=== MATERIAL FOR THIS EXERCISE ===

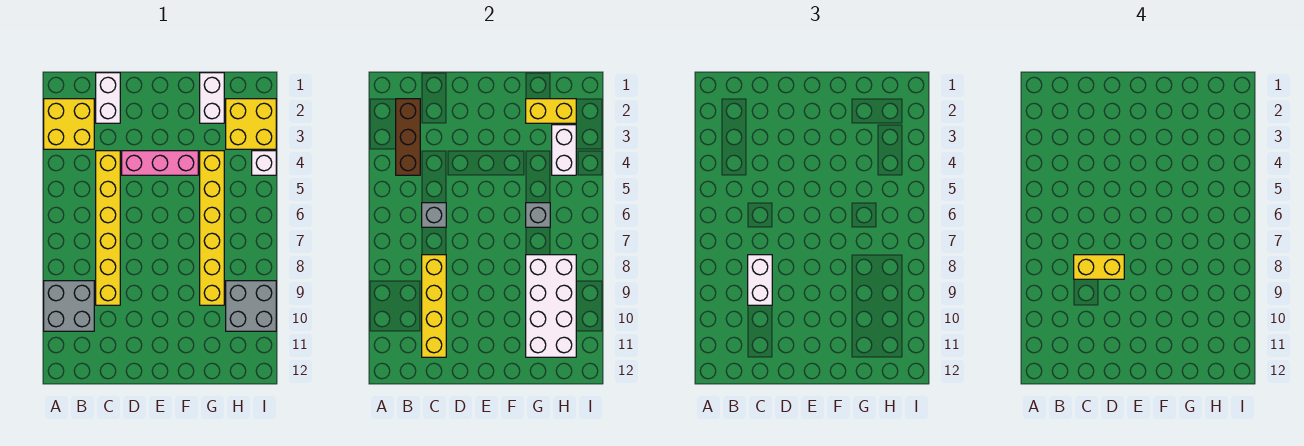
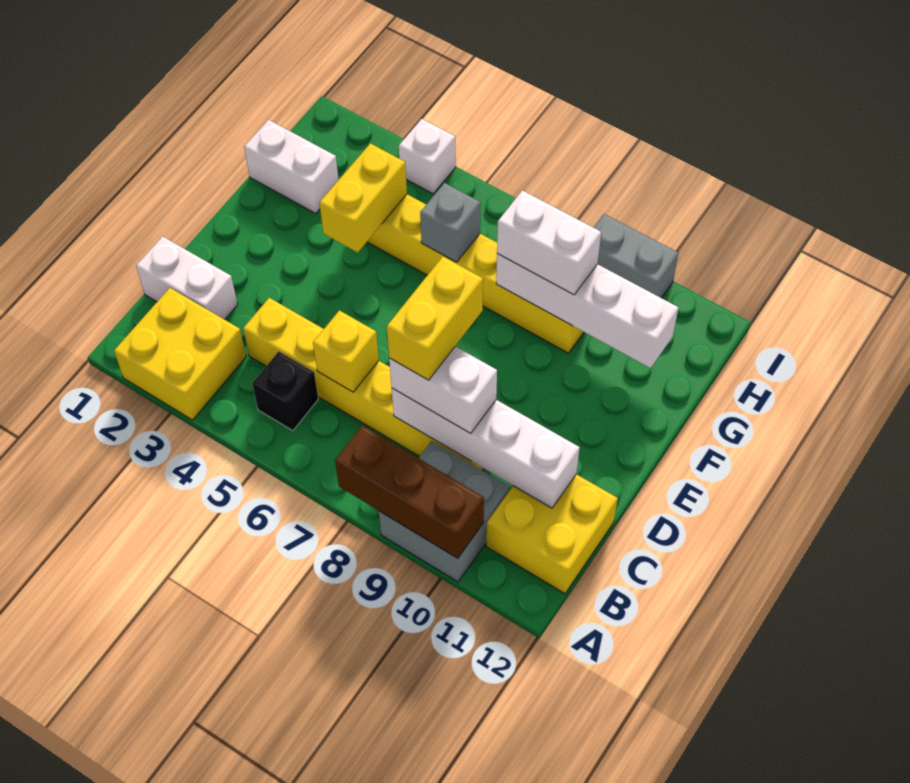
brown brick B2:B4 level 2 -> brown brick A8:A10 level 2
none -> black brick B5 level 1
grey brick C6 level 2 -> yellow brick C6 level 2
yellow brick C8:C11 level 2 -> white brick C8:C11 level 2
pink brick D4:F4 level 1 -> none
yellow brick G2:H2 level 2 -> yellow brick F4:G4 level 2
white brick G8:H11 level 2 -> white brick G8:G11 level 2
yellow brick H2:I3 level 1 -> yellow brick B11:C12 level 1
white brick H3:H4 level 2 -> white brick G8:G9 level 3
grey brick H9:I10 level 1 -> grey brick I9:I10 level 1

===

- **WORK ORDER**:
Exclude images. Return the data above verbatim.

- **EXERCISE RESPONSE**:
brown brick B2:B4 level 2 -> brown brick A8:A10 level 2
none -> black brick B5 level 1
grey brick C6 level 2 -> yellow brick C6 level 2
yellow brick C8:C11 level 2 -> white brick C8:C11 level 2
pink brick D4:F4 level 1 -> none
yellow brick G2:H2 level 2 -> yellow brick F4:G4 level 2
white brick G8:H11 level 2 -> white brick G8:G11 level 2
yellow brick H2:I3 level 1 -> yellow brick B11:C12 level 1
white brick H3:H4 level 2 -> white brick G8:G9 level 3
grey brick H9:I10 level 1 -> grey brick I9:I10 level 1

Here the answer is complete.